> INPUT
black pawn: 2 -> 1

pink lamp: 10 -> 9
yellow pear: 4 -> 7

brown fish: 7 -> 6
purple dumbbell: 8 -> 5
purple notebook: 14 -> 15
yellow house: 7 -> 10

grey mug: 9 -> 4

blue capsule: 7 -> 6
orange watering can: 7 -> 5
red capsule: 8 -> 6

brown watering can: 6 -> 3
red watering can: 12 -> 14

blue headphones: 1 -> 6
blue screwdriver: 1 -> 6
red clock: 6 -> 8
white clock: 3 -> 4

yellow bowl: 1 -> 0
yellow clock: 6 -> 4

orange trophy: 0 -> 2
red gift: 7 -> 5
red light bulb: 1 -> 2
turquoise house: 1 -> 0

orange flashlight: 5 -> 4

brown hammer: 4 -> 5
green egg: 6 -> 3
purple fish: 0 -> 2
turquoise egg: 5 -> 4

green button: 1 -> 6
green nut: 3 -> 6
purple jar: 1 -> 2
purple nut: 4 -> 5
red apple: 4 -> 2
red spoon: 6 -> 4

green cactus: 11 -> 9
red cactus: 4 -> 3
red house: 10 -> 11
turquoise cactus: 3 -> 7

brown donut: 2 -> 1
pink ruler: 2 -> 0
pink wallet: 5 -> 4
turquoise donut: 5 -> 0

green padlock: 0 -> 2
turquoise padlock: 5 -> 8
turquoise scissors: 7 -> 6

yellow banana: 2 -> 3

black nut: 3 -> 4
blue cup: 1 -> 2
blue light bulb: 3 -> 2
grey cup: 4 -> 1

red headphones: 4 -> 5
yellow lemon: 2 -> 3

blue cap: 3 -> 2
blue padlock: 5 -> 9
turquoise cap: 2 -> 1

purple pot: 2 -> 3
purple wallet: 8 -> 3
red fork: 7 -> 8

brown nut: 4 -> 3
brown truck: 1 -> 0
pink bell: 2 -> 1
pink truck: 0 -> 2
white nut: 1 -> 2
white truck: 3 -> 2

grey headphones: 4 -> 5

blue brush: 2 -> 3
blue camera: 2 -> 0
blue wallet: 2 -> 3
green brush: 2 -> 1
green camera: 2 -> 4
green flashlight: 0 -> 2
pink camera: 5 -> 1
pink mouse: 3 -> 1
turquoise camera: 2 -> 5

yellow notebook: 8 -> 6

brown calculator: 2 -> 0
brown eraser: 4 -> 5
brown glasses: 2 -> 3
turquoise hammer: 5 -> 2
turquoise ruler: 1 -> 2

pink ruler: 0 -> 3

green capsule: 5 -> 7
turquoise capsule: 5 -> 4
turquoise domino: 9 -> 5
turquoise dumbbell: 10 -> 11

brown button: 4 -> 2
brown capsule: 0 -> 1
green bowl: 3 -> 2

> EXERCISE
The required result is an exact repetition of the lines from the one containing "yellow pear: 4 -> 7" through the last line of the data.

> PROBLEM SOLUTION
yellow pear: 4 -> 7

brown fish: 7 -> 6
purple dumbbell: 8 -> 5
purple notebook: 14 -> 15
yellow house: 7 -> 10

grey mug: 9 -> 4

blue capsule: 7 -> 6
orange watering can: 7 -> 5
red capsule: 8 -> 6

brown watering can: 6 -> 3
red watering can: 12 -> 14

blue headphones: 1 -> 6
blue screwdriver: 1 -> 6
red clock: 6 -> 8
white clock: 3 -> 4

yellow bowl: 1 -> 0
yellow clock: 6 -> 4

orange trophy: 0 -> 2
red gift: 7 -> 5
red light bulb: 1 -> 2
turquoise house: 1 -> 0

orange flashlight: 5 -> 4

brown hammer: 4 -> 5
green egg: 6 -> 3
purple fish: 0 -> 2
turquoise egg: 5 -> 4

green button: 1 -> 6
green nut: 3 -> 6
purple jar: 1 -> 2
purple nut: 4 -> 5
red apple: 4 -> 2
red spoon: 6 -> 4

green cactus: 11 -> 9
red cactus: 4 -> 3
red house: 10 -> 11
turquoise cactus: 3 -> 7

brown donut: 2 -> 1
pink ruler: 2 -> 0
pink wallet: 5 -> 4
turquoise donut: 5 -> 0

green padlock: 0 -> 2
turquoise padlock: 5 -> 8
turquoise scissors: 7 -> 6

yellow banana: 2 -> 3

black nut: 3 -> 4
blue cup: 1 -> 2
blue light bulb: 3 -> 2
grey cup: 4 -> 1

red headphones: 4 -> 5
yellow lemon: 2 -> 3

blue cap: 3 -> 2
blue padlock: 5 -> 9
turquoise cap: 2 -> 1

purple pot: 2 -> 3
purple wallet: 8 -> 3
red fork: 7 -> 8

brown nut: 4 -> 3
brown truck: 1 -> 0
pink bell: 2 -> 1
pink truck: 0 -> 2
white nut: 1 -> 2
white truck: 3 -> 2

grey headphones: 4 -> 5

blue brush: 2 -> 3
blue camera: 2 -> 0
blue wallet: 2 -> 3
green brush: 2 -> 1
green camera: 2 -> 4
green flashlight: 0 -> 2
pink camera: 5 -> 1
pink mouse: 3 -> 1
turquoise camera: 2 -> 5

yellow notebook: 8 -> 6

brown calculator: 2 -> 0
brown eraser: 4 -> 5
brown glasses: 2 -> 3
turquoise hammer: 5 -> 2
turquoise ruler: 1 -> 2

pink ruler: 0 -> 3

green capsule: 5 -> 7
turquoise capsule: 5 -> 4
turquoise domino: 9 -> 5
turquoise dumbbell: 10 -> 11

brown button: 4 -> 2
brown capsule: 0 -> 1
green bowl: 3 -> 2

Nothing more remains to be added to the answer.